**INPUT RECORDS**
-=-=-
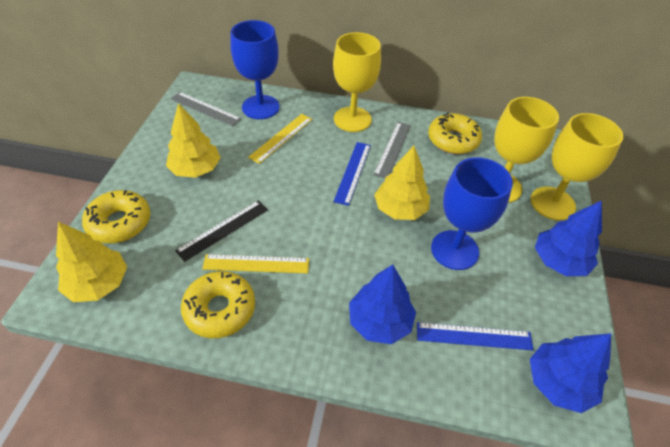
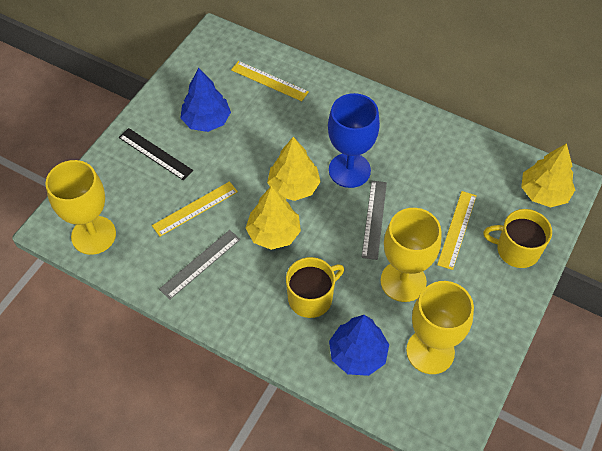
blue goblet: 2 -> 1
blue ruler: 2 -> 0
blue tree: 3 -> 2
yellow donut: 3 -> 0
yellow mug: 0 -> 2
yellow ruler: 2 -> 3

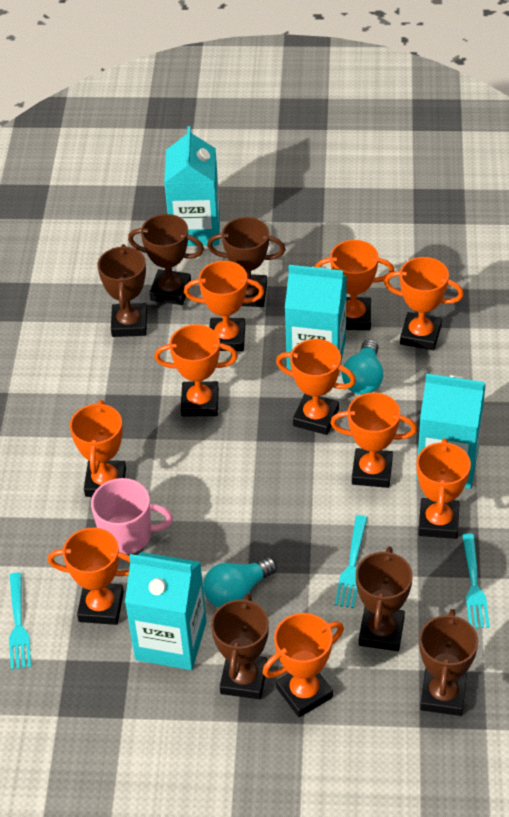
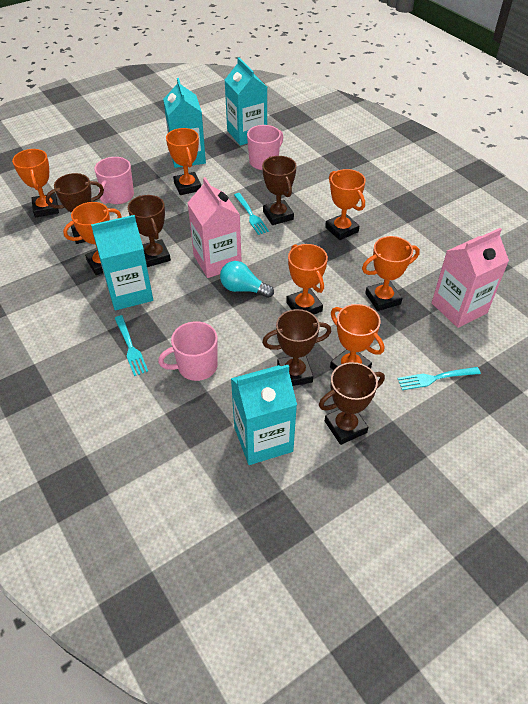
brown trophy: 6 -> 5
orange trophy: 10 -> 7
pink carton: 0 -> 2
pink mug: 1 -> 3
turquoise light bulb: 2 -> 1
-=-=-
**INSTRUCTIONS TO FOLLOW**
Print out the records in full and exactly, dropping every picture.

**REPLY**
blue goblet: 2 -> 1
blue ruler: 2 -> 0
blue tree: 3 -> 2
yellow donut: 3 -> 0
yellow mug: 0 -> 2
yellow ruler: 2 -> 3

brown trophy: 6 -> 5
orange trophy: 10 -> 7
pink carton: 0 -> 2
pink mug: 1 -> 3
turquoise light bulb: 2 -> 1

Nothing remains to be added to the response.